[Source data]

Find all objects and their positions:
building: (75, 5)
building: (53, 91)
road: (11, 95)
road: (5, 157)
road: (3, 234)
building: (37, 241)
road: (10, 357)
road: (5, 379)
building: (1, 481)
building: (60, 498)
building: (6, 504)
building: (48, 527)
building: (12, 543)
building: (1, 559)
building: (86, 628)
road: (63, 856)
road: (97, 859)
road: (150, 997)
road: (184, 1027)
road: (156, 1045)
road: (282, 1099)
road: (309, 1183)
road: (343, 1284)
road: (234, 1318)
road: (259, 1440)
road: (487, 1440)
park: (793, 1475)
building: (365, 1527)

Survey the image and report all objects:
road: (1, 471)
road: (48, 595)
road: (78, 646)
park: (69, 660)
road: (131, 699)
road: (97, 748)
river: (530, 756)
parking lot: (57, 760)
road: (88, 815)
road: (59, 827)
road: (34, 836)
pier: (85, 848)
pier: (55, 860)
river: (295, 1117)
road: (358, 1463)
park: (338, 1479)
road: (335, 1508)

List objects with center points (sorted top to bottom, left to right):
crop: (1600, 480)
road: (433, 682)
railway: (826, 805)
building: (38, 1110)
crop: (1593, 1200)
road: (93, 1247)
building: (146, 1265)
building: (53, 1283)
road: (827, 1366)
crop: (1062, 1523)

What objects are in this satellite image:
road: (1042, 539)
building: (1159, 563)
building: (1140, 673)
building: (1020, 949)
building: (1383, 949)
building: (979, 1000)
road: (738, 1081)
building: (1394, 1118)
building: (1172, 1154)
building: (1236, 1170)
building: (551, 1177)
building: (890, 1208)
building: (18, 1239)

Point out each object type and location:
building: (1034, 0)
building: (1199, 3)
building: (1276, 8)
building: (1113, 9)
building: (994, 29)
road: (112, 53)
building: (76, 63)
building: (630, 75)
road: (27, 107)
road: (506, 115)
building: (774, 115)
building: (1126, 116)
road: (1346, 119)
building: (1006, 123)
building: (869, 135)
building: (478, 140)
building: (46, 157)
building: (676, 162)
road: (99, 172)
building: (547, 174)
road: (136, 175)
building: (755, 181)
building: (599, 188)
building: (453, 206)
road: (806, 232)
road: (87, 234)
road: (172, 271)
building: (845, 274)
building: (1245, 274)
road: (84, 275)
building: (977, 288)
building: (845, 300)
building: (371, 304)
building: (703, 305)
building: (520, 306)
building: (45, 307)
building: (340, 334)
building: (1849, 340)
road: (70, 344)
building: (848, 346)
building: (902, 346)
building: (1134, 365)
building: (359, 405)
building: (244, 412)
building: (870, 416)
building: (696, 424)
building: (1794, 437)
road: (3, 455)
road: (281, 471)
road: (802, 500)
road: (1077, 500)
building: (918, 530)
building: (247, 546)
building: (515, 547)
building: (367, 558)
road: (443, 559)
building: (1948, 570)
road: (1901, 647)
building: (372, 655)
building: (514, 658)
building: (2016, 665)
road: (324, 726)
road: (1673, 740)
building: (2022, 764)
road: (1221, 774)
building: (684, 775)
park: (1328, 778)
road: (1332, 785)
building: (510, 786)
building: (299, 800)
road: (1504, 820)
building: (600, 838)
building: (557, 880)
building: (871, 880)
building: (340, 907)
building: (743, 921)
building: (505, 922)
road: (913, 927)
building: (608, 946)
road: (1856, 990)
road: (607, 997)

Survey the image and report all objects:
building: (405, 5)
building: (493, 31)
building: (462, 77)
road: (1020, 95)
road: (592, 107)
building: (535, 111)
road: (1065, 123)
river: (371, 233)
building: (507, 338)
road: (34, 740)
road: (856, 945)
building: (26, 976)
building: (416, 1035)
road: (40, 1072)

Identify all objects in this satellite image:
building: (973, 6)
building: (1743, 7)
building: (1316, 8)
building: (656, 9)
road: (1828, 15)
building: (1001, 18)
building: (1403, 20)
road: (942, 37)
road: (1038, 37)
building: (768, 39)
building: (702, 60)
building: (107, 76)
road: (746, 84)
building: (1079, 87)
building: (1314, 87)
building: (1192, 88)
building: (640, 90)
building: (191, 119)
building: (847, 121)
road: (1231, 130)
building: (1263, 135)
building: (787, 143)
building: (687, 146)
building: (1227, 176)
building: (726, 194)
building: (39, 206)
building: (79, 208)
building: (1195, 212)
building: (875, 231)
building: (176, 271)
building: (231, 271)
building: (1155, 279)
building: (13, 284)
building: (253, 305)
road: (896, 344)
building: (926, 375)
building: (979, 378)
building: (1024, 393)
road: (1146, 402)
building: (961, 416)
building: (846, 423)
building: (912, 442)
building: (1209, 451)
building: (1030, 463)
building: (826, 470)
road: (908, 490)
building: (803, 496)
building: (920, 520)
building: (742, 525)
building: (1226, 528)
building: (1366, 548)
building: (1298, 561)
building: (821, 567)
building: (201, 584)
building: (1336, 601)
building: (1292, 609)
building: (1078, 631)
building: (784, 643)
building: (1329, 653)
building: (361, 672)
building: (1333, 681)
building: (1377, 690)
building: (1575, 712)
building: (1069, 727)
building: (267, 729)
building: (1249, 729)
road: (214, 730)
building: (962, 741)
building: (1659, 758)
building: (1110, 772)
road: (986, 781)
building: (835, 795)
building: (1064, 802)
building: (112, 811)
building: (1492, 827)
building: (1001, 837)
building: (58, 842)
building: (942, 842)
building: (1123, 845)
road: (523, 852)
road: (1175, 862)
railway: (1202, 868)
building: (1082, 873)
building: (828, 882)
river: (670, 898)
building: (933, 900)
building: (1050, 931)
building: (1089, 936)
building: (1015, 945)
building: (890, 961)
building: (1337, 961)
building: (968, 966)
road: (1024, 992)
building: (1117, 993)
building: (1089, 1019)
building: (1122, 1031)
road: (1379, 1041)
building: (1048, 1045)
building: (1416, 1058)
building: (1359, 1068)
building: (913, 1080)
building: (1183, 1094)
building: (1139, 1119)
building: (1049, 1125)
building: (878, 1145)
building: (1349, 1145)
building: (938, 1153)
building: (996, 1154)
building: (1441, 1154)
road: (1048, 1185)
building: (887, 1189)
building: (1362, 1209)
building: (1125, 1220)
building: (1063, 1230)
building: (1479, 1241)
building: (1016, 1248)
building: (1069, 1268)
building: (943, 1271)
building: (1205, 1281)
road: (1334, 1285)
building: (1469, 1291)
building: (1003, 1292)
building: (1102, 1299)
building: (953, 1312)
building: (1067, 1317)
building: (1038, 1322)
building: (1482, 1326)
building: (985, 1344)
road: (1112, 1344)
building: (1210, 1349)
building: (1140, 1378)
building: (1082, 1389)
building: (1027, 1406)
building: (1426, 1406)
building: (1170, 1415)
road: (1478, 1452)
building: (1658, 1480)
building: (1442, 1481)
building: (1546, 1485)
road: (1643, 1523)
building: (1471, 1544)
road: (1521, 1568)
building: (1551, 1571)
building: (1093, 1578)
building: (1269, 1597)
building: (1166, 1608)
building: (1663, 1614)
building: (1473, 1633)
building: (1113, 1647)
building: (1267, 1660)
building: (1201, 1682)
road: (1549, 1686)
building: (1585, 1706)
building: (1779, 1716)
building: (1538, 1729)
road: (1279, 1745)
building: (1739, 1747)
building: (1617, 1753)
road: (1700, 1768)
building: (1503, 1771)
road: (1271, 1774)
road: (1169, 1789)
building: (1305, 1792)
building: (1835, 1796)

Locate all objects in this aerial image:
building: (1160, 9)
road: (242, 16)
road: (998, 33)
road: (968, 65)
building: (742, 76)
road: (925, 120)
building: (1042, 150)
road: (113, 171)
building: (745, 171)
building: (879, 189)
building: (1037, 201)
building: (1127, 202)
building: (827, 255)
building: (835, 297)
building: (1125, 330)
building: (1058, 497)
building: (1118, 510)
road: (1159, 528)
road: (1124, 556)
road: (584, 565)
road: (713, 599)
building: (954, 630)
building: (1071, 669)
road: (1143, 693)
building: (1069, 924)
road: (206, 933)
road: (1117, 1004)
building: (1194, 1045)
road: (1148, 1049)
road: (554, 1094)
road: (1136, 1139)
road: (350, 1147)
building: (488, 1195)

### Request
Check every line of the records above for the string "image". Copy those that hold it.

### Solution
Survey the image and report all objects:
What objects are in this satellite image:
Survey the image and report all objects:
Identify all objects in this satellite image:
Locate all objects in this aerial image:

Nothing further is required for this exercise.